**WHAT NEEDS TO BE DONE**. For each line of the listing that holds "none", show the full line.

════════════════

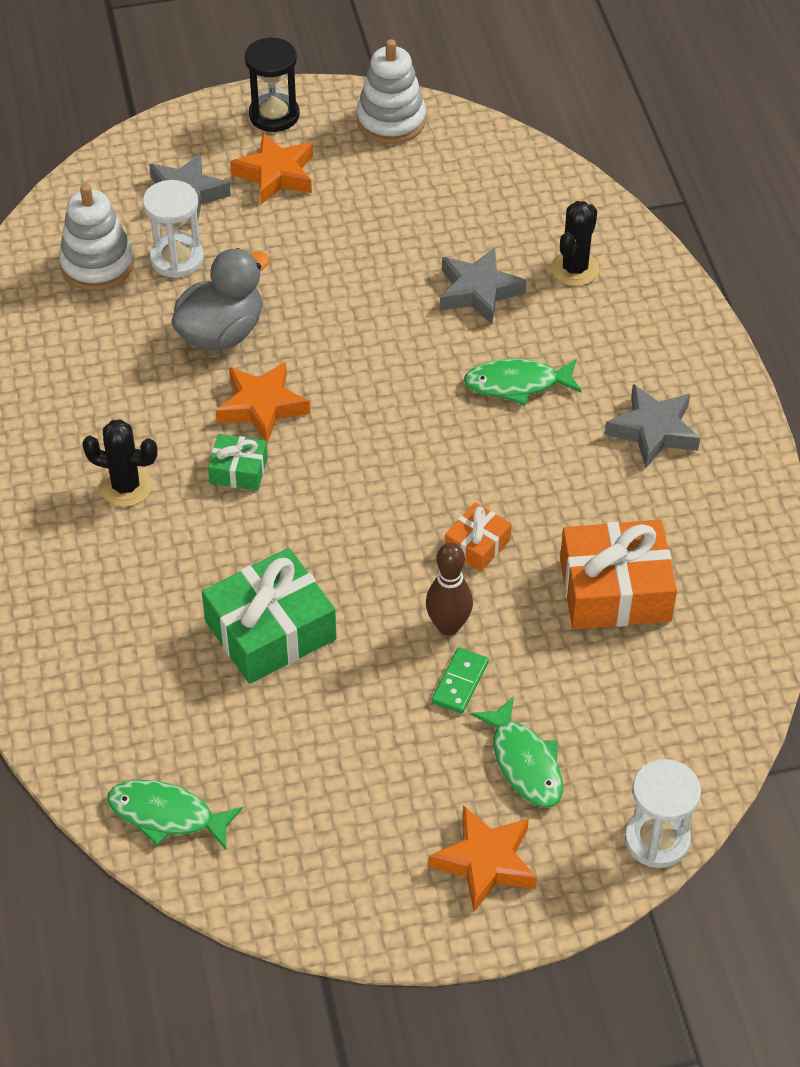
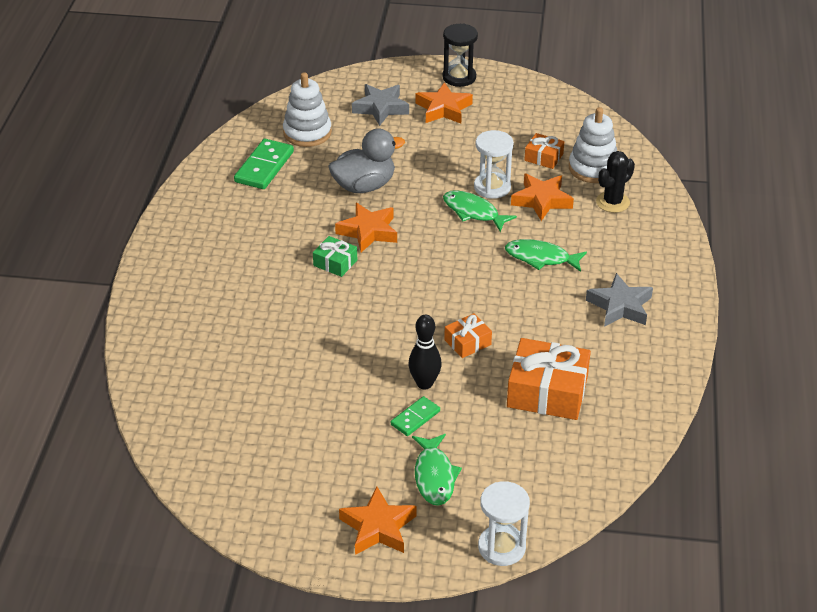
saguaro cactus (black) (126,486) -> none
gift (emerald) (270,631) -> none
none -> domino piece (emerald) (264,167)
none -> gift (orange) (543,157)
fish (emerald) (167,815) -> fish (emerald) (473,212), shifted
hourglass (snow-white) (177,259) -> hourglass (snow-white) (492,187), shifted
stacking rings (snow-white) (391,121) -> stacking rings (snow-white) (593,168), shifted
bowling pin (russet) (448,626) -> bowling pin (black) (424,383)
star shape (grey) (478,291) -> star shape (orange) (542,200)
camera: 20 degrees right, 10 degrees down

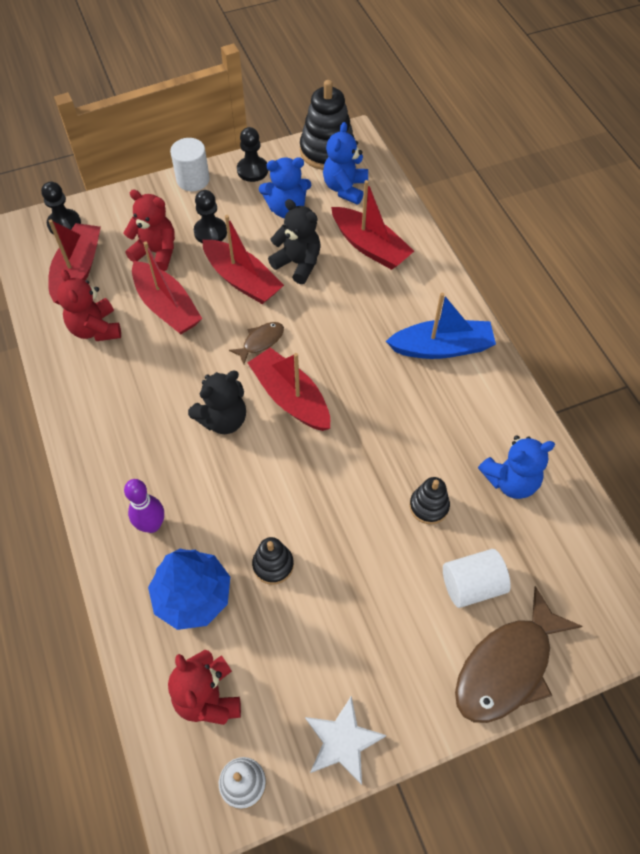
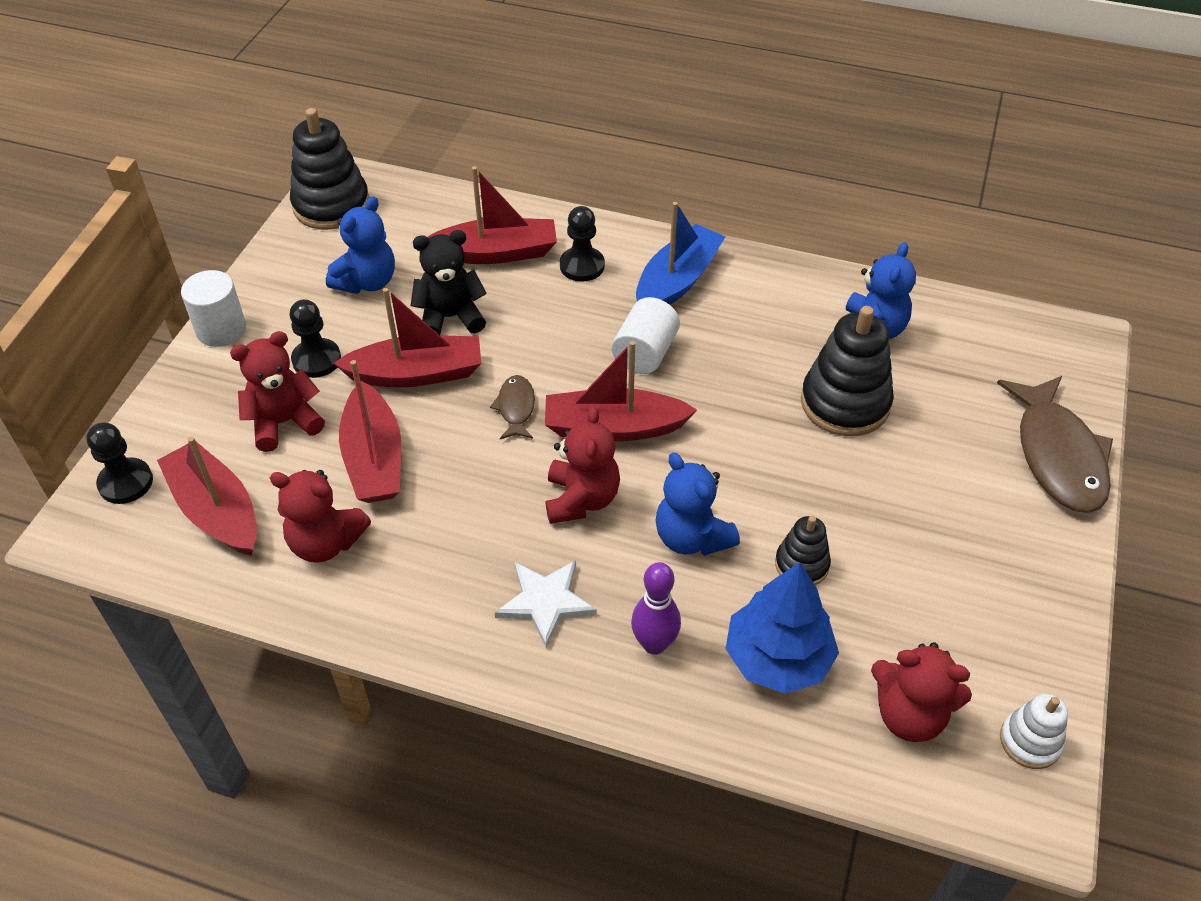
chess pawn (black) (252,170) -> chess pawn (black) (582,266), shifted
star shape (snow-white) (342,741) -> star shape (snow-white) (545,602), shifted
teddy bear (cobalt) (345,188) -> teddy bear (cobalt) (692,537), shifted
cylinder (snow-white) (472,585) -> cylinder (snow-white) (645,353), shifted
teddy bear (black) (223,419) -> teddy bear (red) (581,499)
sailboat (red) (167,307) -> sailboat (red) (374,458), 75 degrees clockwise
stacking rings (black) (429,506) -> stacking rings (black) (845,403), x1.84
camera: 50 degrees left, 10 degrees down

════════════════

**OUTPUT FOR THIS TASK**.
saguaro cactus (black) (126,486) -> none
gift (emerald) (270,631) -> none
none -> domino piece (emerald) (264,167)
none -> gift (orange) (543,157)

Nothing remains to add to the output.